§ **What to do**
In the entries that follow, the lines from the one with "AUDIO pin VCC: GND -> 5V" through the one with "DIGITS: TM1650 -> TM1637" are the ones to write out, exactly and with both ends included. Nothing else should appear.

:: Data

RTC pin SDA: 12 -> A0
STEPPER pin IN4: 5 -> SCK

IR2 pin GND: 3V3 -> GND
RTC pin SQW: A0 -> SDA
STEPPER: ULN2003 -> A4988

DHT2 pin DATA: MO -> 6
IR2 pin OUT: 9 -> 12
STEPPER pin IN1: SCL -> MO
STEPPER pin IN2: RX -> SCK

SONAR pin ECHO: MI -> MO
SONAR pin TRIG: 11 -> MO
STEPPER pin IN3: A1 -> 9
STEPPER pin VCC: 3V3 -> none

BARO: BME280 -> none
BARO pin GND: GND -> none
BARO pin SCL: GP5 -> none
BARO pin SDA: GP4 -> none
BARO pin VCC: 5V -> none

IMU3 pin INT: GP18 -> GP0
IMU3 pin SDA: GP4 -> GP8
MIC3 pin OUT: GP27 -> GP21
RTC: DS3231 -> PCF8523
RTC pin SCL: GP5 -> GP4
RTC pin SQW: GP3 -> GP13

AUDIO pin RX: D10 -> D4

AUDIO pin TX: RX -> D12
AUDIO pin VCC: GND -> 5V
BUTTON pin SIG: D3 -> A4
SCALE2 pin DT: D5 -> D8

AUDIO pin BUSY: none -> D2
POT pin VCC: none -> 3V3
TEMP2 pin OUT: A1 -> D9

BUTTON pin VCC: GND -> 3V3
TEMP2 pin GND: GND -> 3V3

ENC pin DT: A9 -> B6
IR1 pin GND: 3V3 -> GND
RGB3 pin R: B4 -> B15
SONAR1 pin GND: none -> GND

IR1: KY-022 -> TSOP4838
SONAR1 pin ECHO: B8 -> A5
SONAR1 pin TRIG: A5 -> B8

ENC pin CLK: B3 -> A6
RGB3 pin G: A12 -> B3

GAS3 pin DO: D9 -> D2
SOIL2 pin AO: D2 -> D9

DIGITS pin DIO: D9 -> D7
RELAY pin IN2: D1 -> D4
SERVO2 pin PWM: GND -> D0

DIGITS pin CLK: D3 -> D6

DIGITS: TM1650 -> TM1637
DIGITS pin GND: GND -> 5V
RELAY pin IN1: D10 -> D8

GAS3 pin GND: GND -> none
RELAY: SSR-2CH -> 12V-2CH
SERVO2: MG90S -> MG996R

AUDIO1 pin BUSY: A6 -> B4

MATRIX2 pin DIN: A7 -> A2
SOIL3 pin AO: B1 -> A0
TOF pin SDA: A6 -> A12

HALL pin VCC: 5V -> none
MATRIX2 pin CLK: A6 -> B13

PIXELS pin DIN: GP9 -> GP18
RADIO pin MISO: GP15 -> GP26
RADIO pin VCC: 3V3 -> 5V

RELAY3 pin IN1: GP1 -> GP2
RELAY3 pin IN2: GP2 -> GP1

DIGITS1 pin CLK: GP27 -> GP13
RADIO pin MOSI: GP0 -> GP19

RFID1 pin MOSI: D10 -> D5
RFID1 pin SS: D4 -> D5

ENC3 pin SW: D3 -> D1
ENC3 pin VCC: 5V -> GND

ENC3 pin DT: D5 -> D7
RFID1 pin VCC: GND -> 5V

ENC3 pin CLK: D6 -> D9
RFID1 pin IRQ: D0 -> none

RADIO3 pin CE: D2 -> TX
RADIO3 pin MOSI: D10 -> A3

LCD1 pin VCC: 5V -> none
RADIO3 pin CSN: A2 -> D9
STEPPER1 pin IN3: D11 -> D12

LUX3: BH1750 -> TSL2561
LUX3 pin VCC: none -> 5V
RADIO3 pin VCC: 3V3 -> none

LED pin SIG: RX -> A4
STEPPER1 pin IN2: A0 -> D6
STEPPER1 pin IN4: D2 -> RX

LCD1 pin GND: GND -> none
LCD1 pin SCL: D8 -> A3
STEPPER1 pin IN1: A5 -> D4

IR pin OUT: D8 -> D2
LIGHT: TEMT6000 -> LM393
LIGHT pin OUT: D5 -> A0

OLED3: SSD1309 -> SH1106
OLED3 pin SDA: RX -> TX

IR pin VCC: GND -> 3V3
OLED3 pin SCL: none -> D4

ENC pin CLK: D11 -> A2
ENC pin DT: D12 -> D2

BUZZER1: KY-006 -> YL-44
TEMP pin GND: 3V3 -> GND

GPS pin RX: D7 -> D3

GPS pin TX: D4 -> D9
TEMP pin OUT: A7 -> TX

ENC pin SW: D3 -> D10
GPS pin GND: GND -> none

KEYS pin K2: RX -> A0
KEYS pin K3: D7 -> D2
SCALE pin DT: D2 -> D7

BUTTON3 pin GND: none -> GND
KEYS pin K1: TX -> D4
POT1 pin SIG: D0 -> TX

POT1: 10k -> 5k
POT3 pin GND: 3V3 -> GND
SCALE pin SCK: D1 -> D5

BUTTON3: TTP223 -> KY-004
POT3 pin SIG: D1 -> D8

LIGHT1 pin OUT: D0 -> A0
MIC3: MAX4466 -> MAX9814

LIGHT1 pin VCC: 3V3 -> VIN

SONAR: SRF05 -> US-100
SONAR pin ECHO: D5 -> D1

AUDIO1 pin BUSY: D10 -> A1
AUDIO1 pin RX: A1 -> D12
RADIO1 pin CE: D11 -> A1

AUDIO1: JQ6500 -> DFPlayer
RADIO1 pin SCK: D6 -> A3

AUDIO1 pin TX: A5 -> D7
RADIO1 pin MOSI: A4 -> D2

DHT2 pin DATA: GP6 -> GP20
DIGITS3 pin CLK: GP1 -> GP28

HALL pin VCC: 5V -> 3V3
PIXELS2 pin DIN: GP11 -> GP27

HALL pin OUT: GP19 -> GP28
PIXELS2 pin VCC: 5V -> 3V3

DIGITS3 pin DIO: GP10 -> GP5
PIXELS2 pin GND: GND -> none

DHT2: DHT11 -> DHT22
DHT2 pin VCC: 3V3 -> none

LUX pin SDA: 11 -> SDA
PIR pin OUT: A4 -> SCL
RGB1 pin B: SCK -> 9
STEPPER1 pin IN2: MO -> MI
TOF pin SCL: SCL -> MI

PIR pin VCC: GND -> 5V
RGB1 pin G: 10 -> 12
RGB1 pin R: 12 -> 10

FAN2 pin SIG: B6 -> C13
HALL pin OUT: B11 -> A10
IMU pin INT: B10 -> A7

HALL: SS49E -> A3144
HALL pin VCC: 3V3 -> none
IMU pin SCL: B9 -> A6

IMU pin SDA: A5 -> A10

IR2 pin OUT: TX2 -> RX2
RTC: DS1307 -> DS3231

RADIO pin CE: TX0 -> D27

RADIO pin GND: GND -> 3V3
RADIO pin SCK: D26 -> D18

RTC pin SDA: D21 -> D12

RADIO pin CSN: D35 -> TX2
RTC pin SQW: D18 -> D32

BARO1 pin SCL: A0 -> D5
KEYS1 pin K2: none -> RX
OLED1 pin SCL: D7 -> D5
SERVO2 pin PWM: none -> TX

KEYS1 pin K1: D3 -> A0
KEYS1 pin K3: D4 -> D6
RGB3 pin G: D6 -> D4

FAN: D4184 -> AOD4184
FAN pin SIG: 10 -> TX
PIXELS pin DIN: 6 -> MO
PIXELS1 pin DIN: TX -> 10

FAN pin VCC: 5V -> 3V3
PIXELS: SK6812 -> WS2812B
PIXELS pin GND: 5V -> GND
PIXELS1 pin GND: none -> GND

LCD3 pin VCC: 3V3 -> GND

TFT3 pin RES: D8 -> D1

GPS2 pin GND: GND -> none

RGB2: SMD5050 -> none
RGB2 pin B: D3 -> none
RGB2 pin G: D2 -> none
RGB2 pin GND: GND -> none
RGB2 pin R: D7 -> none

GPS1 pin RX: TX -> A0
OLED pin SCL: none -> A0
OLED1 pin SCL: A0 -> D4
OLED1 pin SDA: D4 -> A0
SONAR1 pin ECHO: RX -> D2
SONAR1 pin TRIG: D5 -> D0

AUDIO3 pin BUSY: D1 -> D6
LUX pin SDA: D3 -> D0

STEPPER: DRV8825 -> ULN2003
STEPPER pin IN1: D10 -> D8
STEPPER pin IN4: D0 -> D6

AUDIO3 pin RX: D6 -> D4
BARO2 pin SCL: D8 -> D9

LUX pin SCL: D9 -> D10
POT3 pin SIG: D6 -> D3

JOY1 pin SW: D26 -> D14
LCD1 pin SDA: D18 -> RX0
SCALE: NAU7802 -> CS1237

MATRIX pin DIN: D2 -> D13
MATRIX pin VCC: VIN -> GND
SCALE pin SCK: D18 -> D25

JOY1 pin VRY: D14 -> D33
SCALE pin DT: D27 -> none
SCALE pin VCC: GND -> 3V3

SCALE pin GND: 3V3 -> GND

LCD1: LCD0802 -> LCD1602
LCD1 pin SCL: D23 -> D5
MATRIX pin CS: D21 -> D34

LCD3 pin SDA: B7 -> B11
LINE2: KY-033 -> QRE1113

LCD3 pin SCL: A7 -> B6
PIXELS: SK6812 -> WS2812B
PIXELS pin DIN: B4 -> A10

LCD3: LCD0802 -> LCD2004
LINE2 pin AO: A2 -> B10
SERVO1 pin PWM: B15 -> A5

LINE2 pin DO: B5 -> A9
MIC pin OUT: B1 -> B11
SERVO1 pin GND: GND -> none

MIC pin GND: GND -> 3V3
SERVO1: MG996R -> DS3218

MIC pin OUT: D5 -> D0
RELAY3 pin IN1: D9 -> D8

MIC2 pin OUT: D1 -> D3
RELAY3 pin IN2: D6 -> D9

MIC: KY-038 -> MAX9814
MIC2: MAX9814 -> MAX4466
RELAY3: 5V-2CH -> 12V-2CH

::::

§ **Expected output**
AUDIO pin VCC: GND -> 5V
BUTTON pin SIG: D3 -> A4
SCALE2 pin DT: D5 -> D8

AUDIO pin BUSY: none -> D2
POT pin VCC: none -> 3V3
TEMP2 pin OUT: A1 -> D9

BUTTON pin VCC: GND -> 3V3
TEMP2 pin GND: GND -> 3V3

ENC pin DT: A9 -> B6
IR1 pin GND: 3V3 -> GND
RGB3 pin R: B4 -> B15
SONAR1 pin GND: none -> GND

IR1: KY-022 -> TSOP4838
SONAR1 pin ECHO: B8 -> A5
SONAR1 pin TRIG: A5 -> B8

ENC pin CLK: B3 -> A6
RGB3 pin G: A12 -> B3

GAS3 pin DO: D9 -> D2
SOIL2 pin AO: D2 -> D9

DIGITS pin DIO: D9 -> D7
RELAY pin IN2: D1 -> D4
SERVO2 pin PWM: GND -> D0

DIGITS pin CLK: D3 -> D6

DIGITS: TM1650 -> TM1637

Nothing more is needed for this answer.